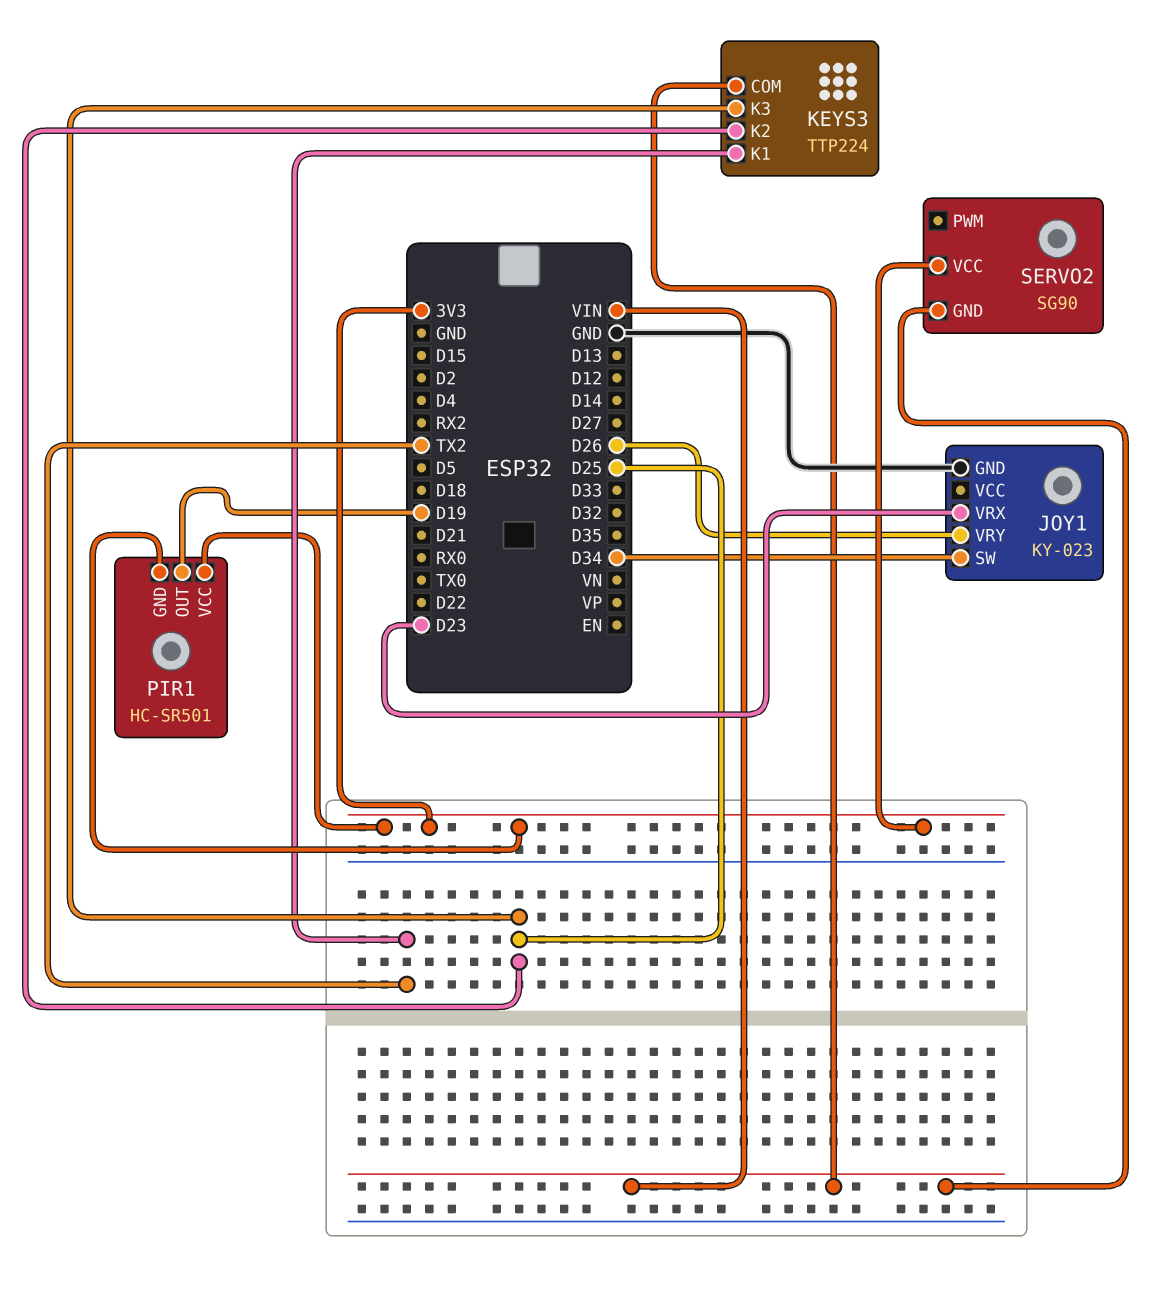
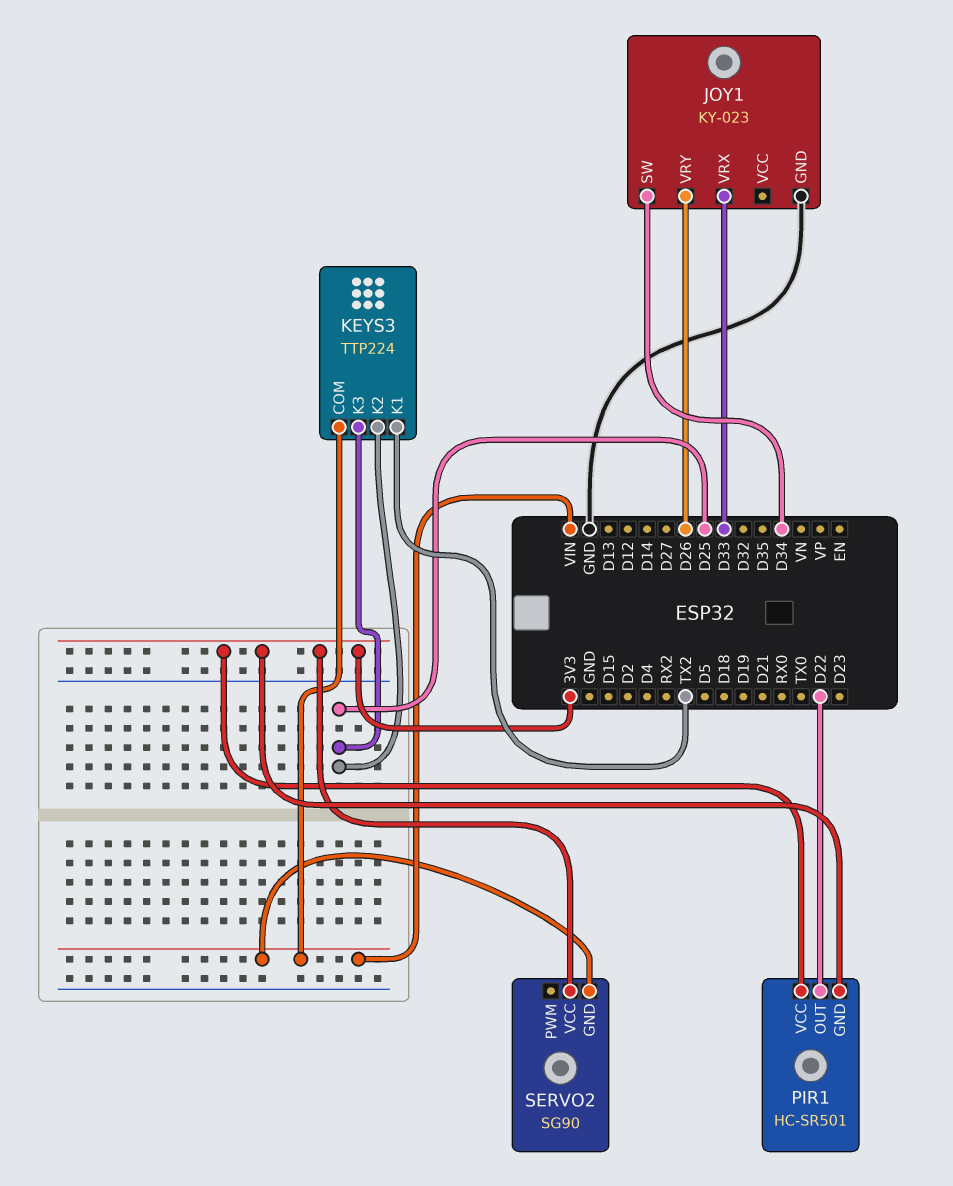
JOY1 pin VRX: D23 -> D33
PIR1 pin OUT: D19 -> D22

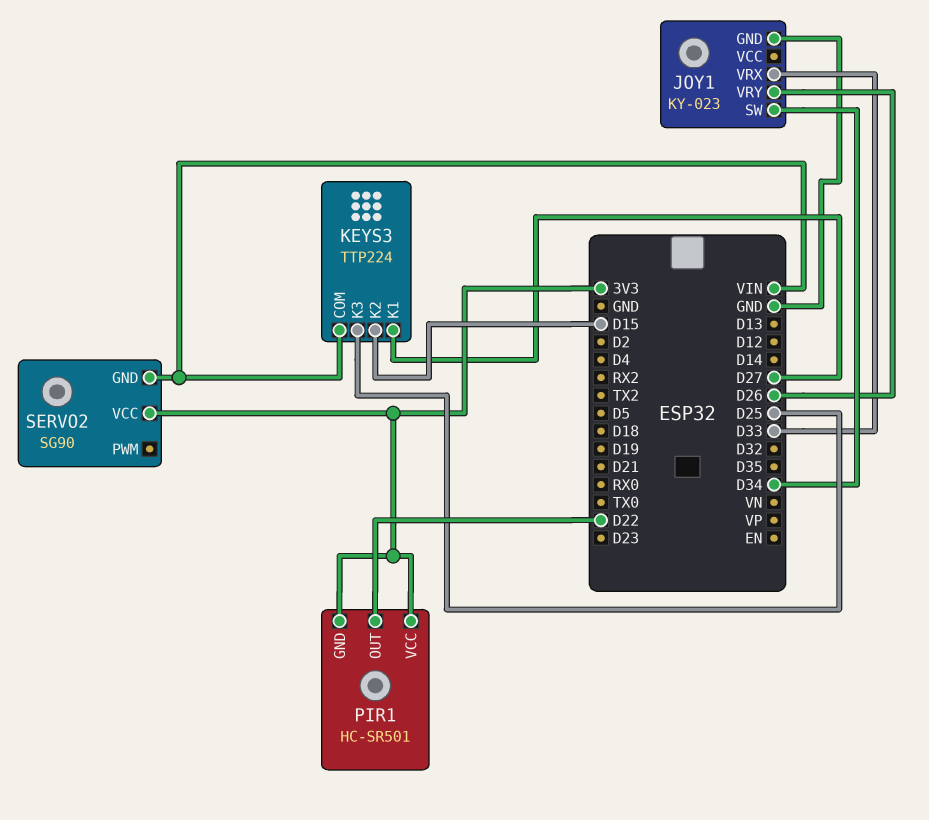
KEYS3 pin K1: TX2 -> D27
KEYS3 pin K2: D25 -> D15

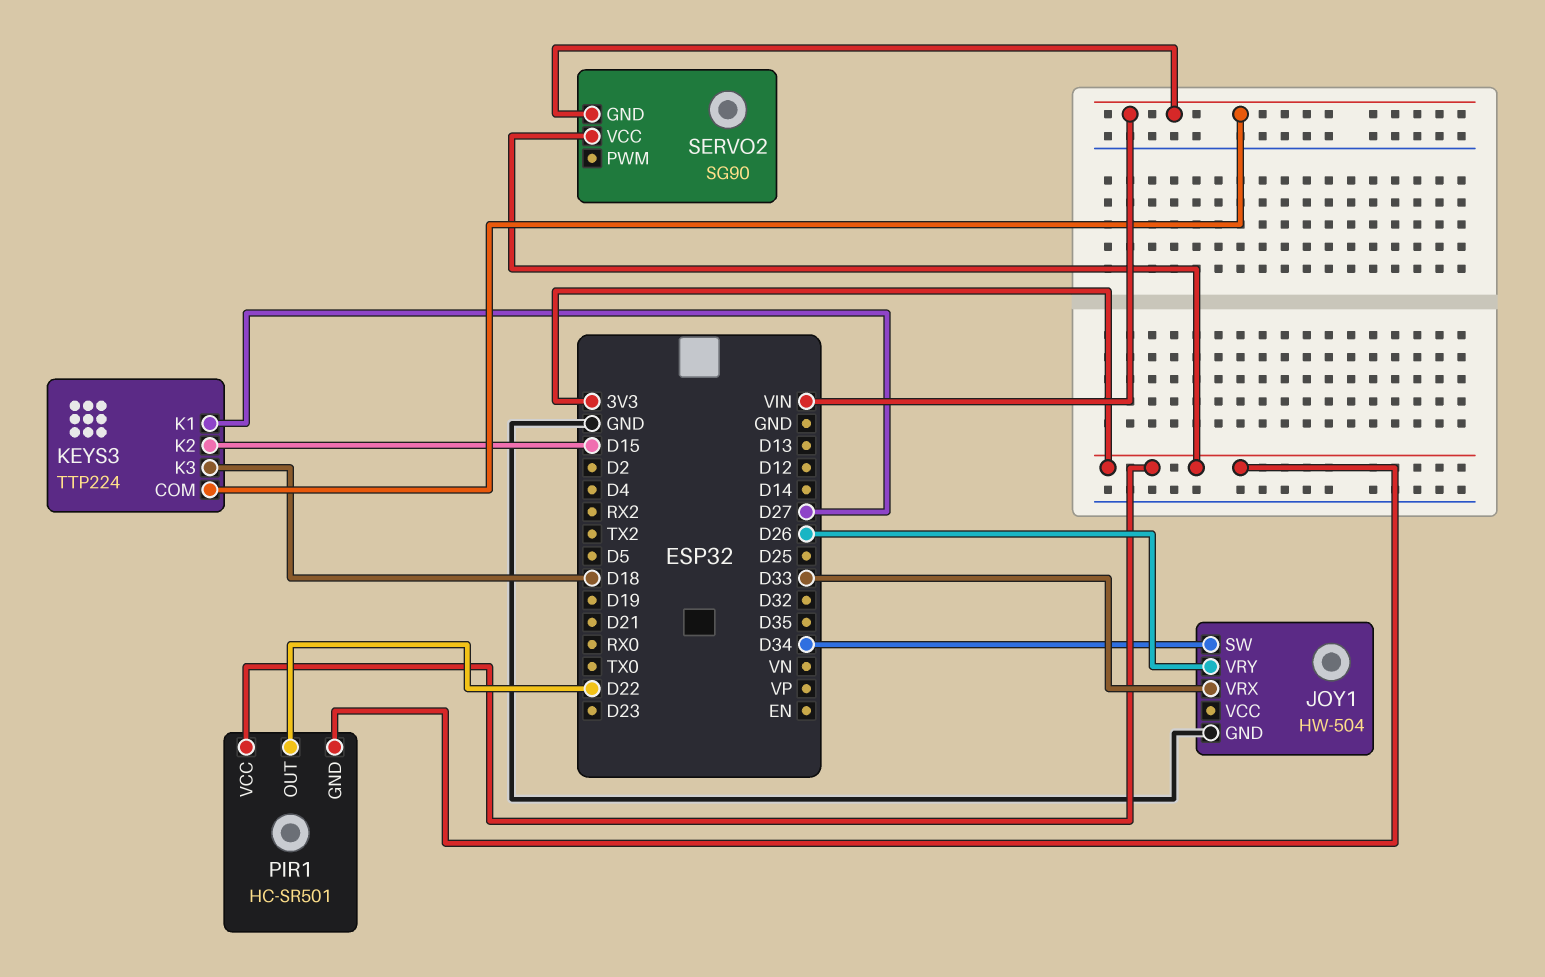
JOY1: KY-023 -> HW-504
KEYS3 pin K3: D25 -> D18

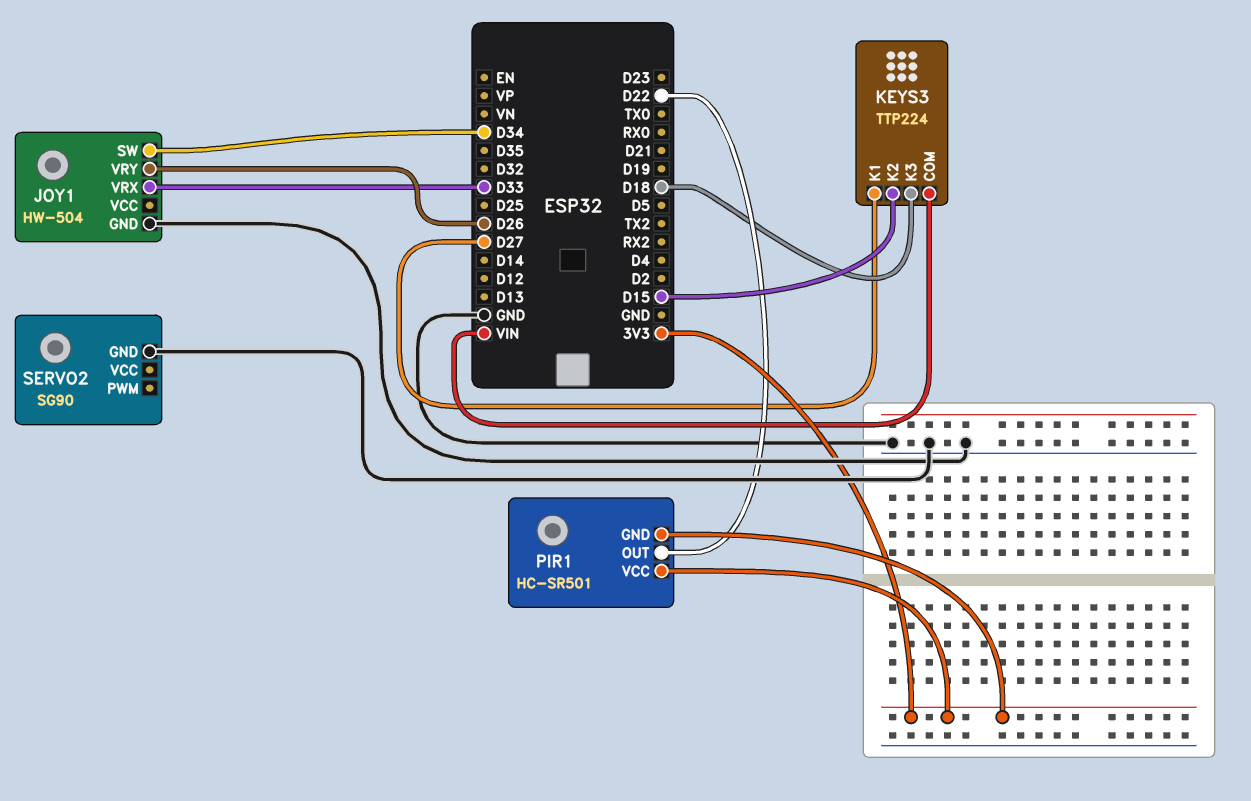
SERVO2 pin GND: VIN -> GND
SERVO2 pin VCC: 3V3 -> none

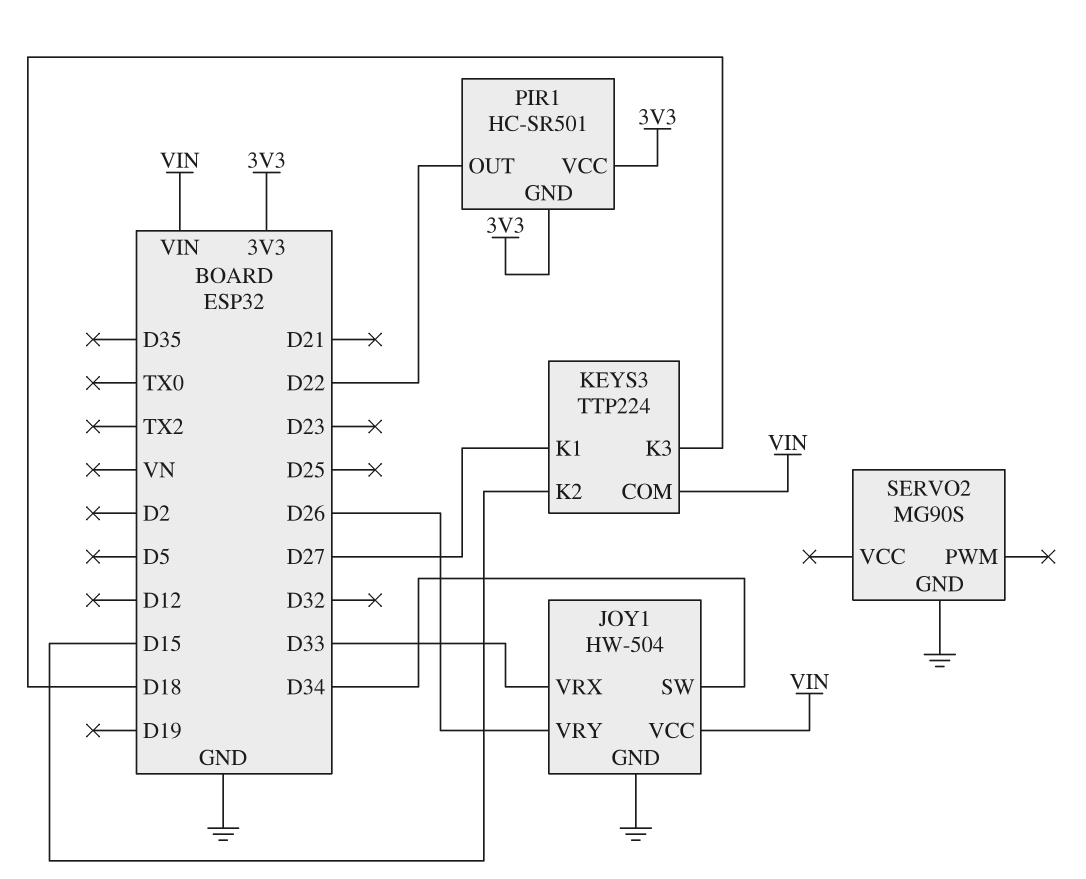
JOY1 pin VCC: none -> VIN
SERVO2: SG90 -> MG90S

> **Task**: Repeat the material exactly and drop each image.

> **Output below**:
JOY1 pin VRX: D23 -> D33
PIR1 pin OUT: D19 -> D22

KEYS3 pin K1: TX2 -> D27
KEYS3 pin K2: D25 -> D15

JOY1: KY-023 -> HW-504
KEYS3 pin K3: D25 -> D18

SERVO2 pin GND: VIN -> GND
SERVO2 pin VCC: 3V3 -> none

JOY1 pin VCC: none -> VIN
SERVO2: SG90 -> MG90S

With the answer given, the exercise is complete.